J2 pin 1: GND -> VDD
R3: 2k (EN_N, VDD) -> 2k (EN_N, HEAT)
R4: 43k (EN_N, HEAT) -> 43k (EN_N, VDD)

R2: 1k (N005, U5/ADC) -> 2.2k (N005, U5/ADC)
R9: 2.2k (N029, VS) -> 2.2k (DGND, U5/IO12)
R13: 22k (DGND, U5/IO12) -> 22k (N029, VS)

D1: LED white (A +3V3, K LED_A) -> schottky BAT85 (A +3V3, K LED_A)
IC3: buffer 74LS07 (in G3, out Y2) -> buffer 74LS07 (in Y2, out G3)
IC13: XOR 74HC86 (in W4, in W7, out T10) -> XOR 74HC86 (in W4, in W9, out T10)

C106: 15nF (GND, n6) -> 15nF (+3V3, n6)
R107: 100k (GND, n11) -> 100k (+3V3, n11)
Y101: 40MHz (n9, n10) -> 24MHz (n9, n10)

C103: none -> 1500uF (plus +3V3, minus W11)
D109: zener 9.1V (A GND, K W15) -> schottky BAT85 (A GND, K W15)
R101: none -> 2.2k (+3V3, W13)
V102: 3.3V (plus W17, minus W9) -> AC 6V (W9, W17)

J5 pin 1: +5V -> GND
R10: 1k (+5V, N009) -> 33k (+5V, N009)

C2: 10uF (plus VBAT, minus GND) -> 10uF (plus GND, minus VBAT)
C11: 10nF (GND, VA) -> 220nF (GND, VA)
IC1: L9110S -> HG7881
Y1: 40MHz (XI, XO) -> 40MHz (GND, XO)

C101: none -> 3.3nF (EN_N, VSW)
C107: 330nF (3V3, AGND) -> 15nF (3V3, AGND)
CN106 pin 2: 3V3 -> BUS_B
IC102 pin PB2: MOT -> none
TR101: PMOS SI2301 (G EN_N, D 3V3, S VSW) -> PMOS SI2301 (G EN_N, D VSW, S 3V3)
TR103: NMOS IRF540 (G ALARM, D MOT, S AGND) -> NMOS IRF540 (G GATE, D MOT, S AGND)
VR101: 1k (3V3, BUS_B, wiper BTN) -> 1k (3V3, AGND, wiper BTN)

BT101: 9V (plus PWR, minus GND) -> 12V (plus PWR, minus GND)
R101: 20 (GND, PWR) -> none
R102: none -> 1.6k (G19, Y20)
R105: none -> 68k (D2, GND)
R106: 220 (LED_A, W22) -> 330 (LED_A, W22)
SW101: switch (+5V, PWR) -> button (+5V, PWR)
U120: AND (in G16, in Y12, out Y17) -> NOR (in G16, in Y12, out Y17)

*-*-*

▶ **Required action**: Bring together all lines of the entries above in which the string "schottky" occurs.

▶ **Response to this task**:
D1: LED white (A +3V3, K LED_A) -> schottky BAT85 (A +3V3, K LED_A)
D109: zener 9.1V (A GND, K W15) -> schottky BAT85 (A GND, K W15)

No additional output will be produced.